(Colored object listings)
:::

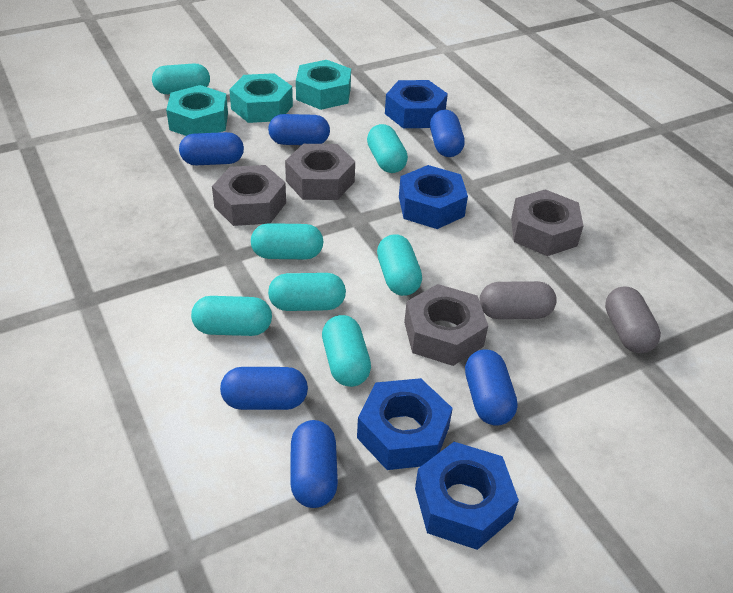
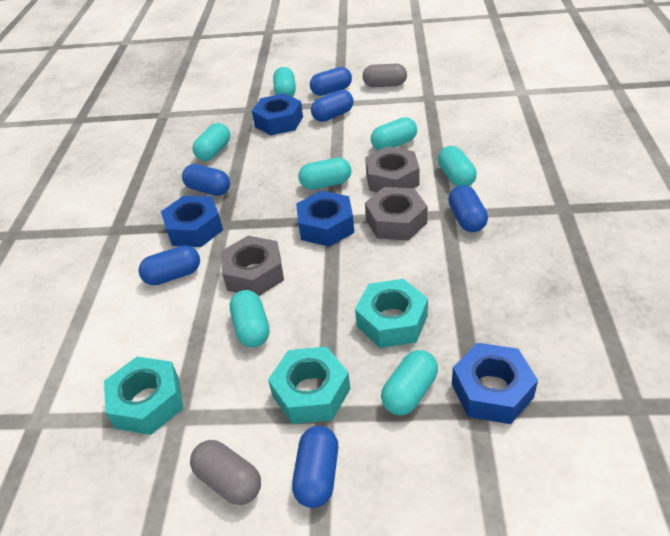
grey nut: 4 -> 3

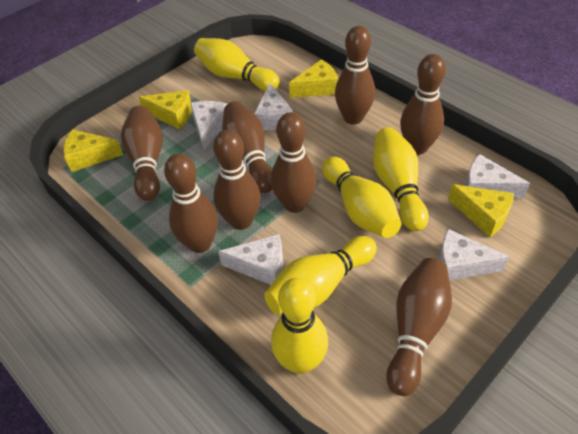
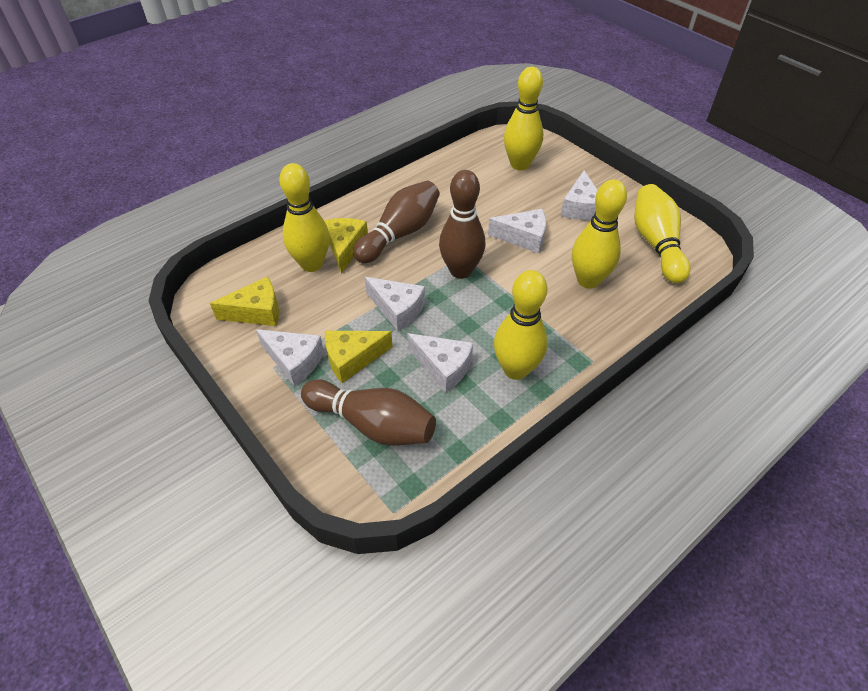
brown bowling pin: 8 -> 3
yellow cheese: 4 -> 3

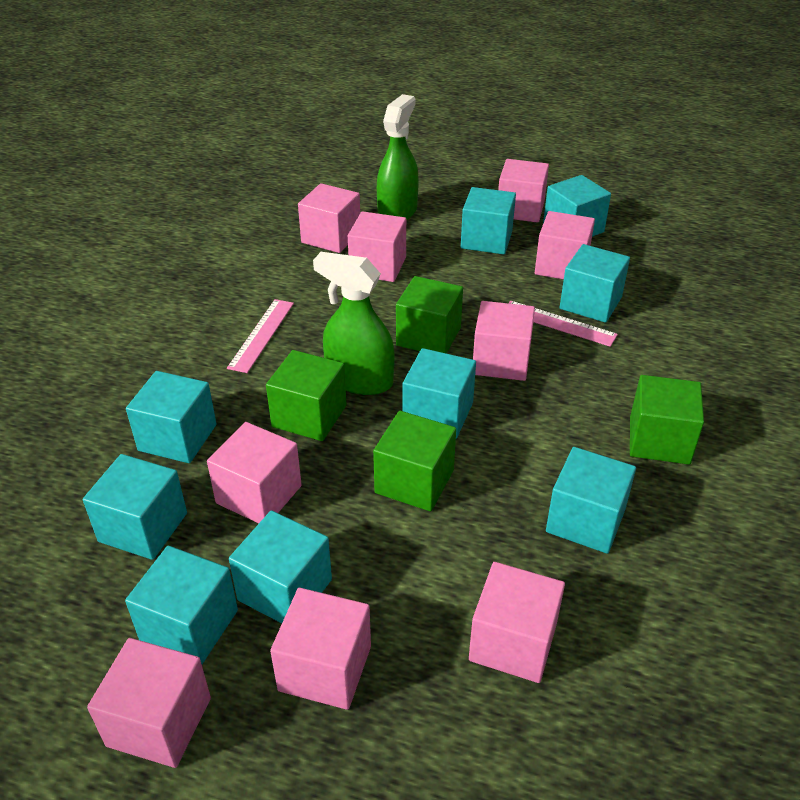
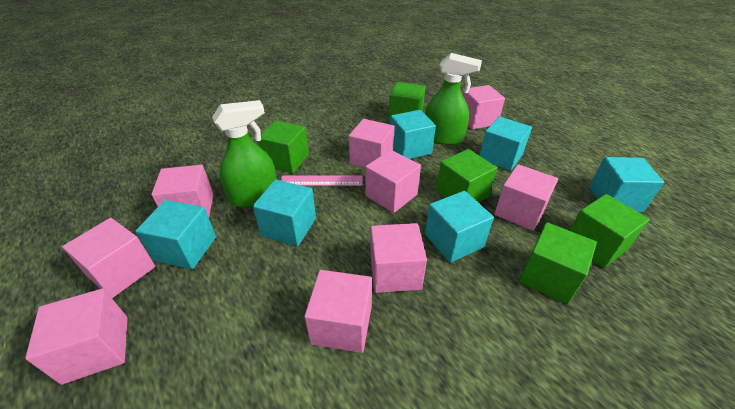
green cube: 4 -> 5
pink ruler: 2 -> 1
turquoise cube: 9 -> 6

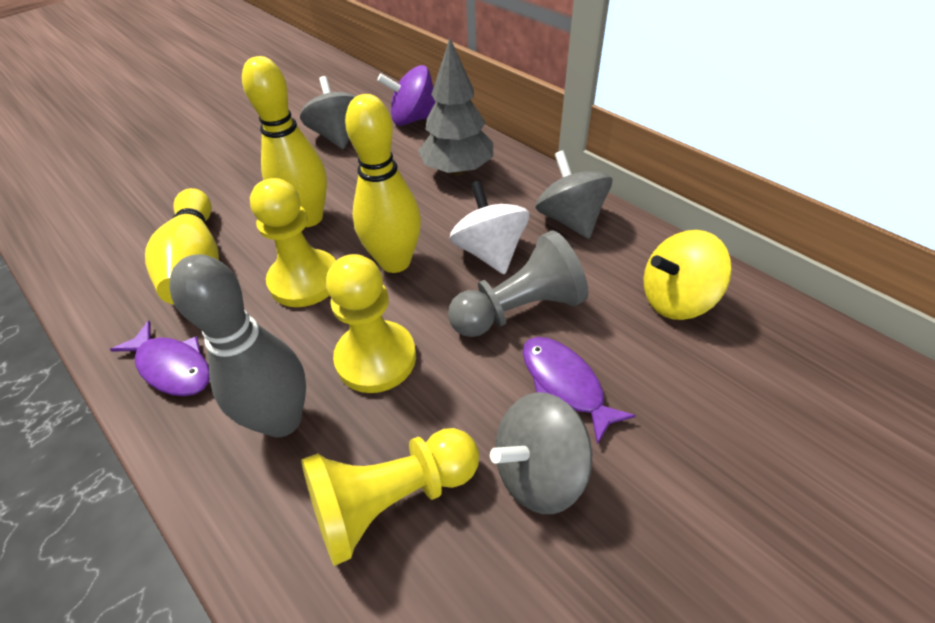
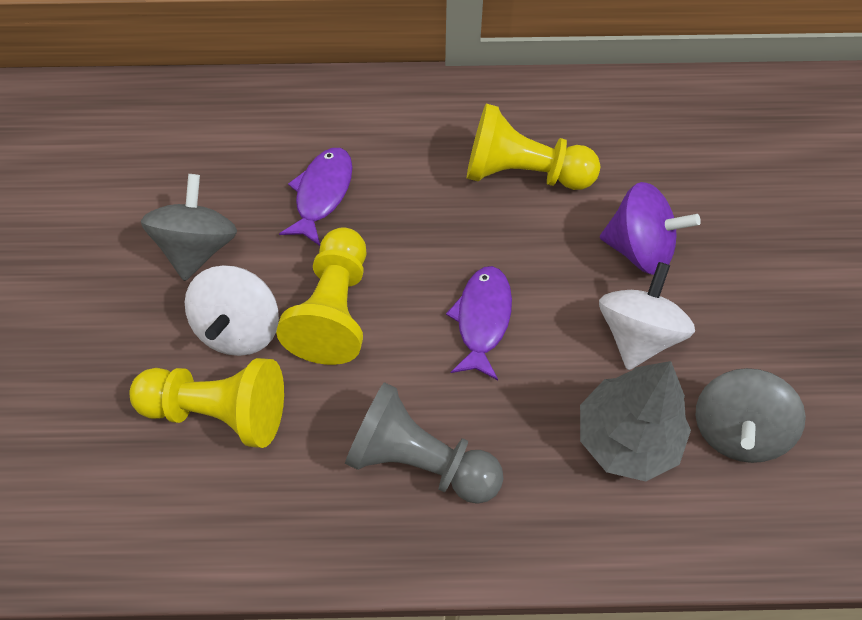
grey bowling pin: 1 -> 0
grey spinning top: 3 -> 2
white spinning top: 1 -> 2
yellow bowling pin: 3 -> 0
yellow spinning top: 1 -> 0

:::

Where an entry holds a picture, leave the picture out and output the rest exactly.

grey nut: 4 -> 3

brown bowling pin: 8 -> 3
yellow cheese: 4 -> 3

green cube: 4 -> 5
pink ruler: 2 -> 1
turquoise cube: 9 -> 6

grey bowling pin: 1 -> 0
grey spinning top: 3 -> 2
white spinning top: 1 -> 2
yellow bowling pin: 3 -> 0
yellow spinning top: 1 -> 0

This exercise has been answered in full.